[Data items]
____________
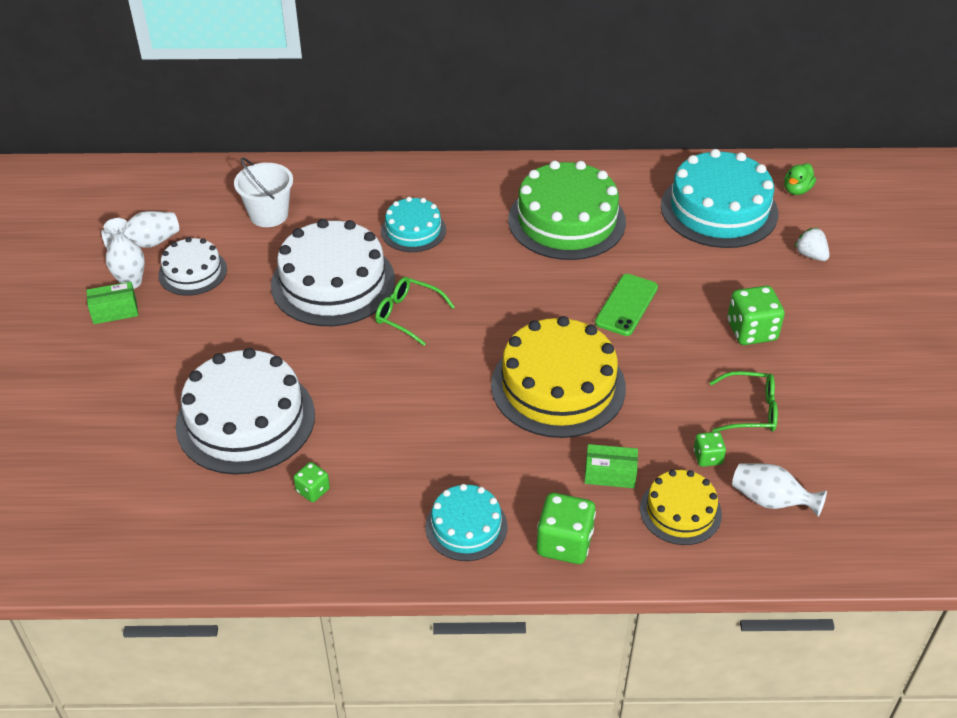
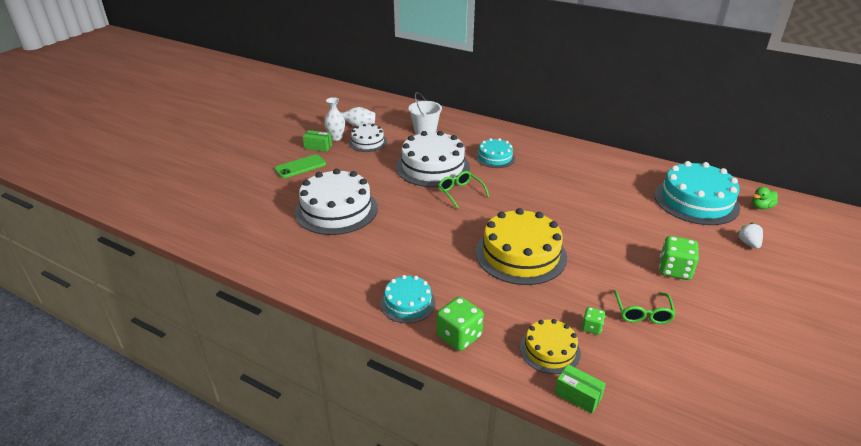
camera: 30 degrees right, 10 degrees down
(313, 490) = (341, 253): green dice -> none
(566, 220) = (589, 178): green cake -> none
(610, 475) = (517, 311): green box -> green box (578, 396)
(626, 305) = (596, 229): green phone -> green phone (300, 167)
(750, 410) = (642, 313): green glasses -> green glasses turned 60 degrees clockwise
(770, 501) = (620, 370): white vase -> none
____________
### Exercise directions
Without altering anything, output all the lines above but none of the images.

### Task output
camera: 30 degrees right, 10 degrees down
(313, 490) = (341, 253): green dice -> none
(566, 220) = (589, 178): green cake -> none
(610, 475) = (517, 311): green box -> green box (578, 396)
(626, 305) = (596, 229): green phone -> green phone (300, 167)
(750, 410) = (642, 313): green glasses -> green glasses turned 60 degrees clockwise
(770, 501) = (620, 370): white vase -> none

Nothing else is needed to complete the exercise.